[Start of Attachment]

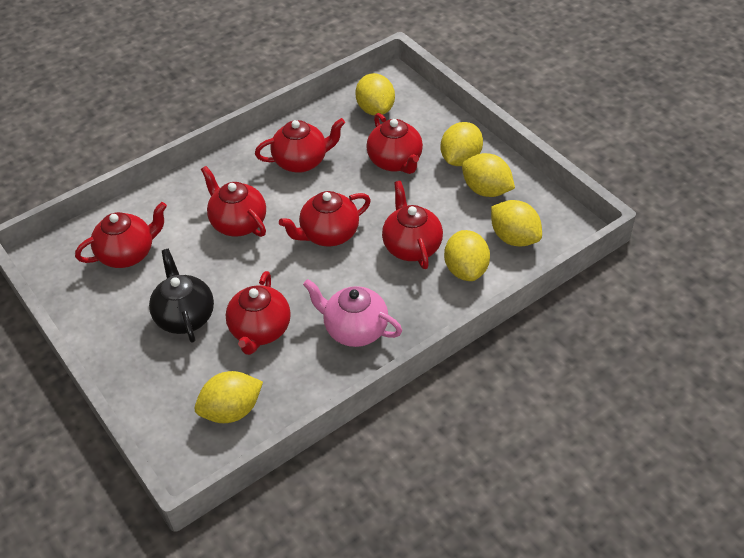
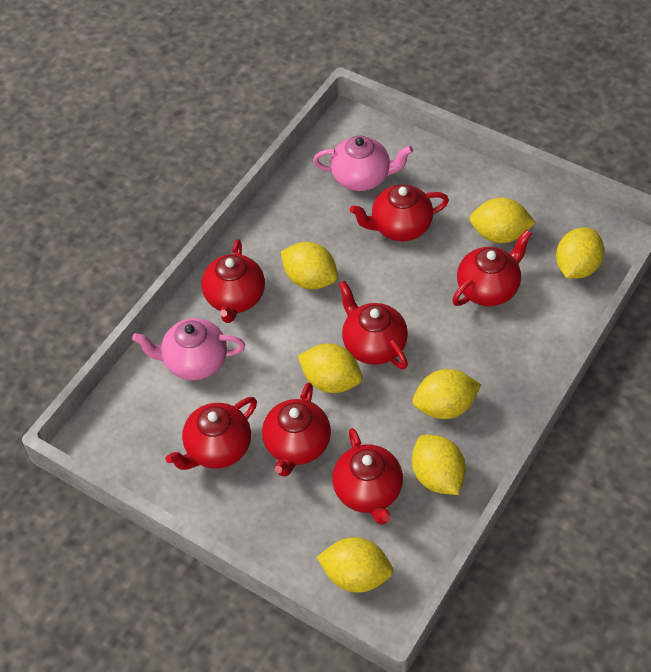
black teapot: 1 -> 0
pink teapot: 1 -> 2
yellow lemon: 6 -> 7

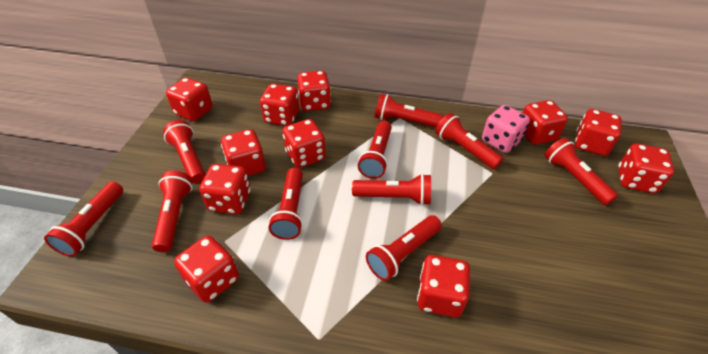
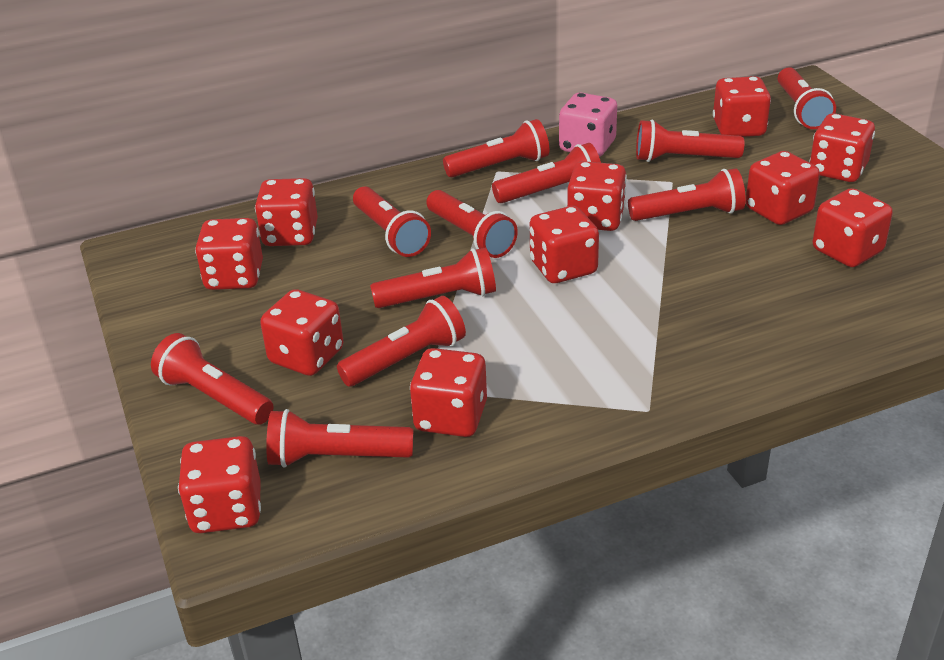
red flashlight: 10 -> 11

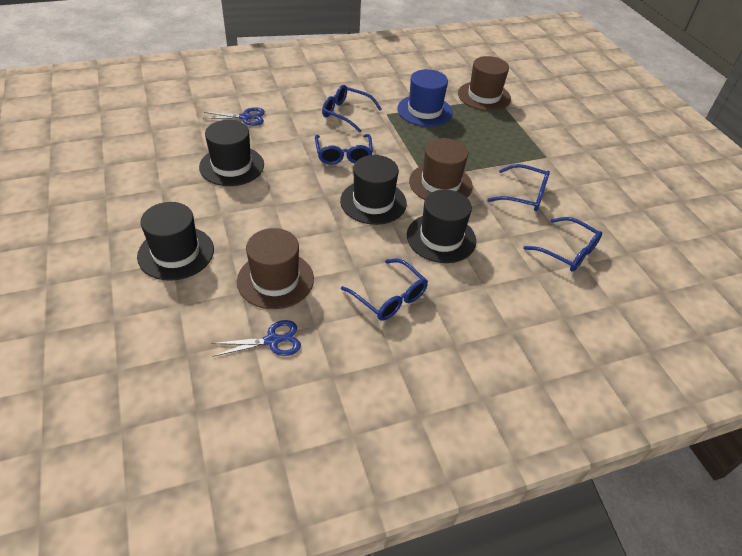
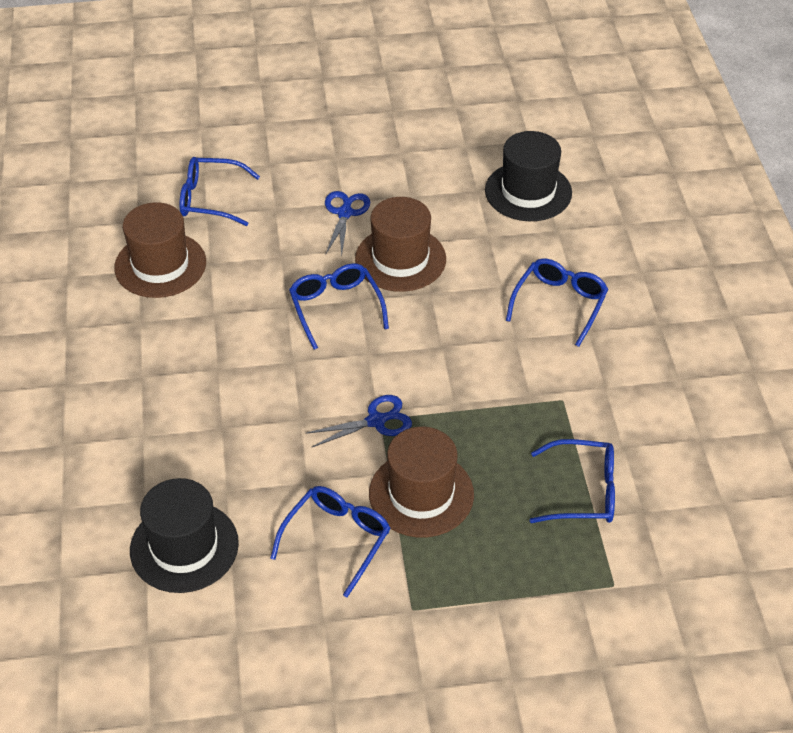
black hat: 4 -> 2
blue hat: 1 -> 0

[End of Attachment]

- _WHAT TO WORK ON_: Every line from the one holding "yellow lemon: 6 -> 7" through the end of the records above must be reproduced verbatim, pictures excepted.

- _SOLUTION FOR THIS TASK_:
yellow lemon: 6 -> 7

red flashlight: 10 -> 11

black hat: 4 -> 2
blue hat: 1 -> 0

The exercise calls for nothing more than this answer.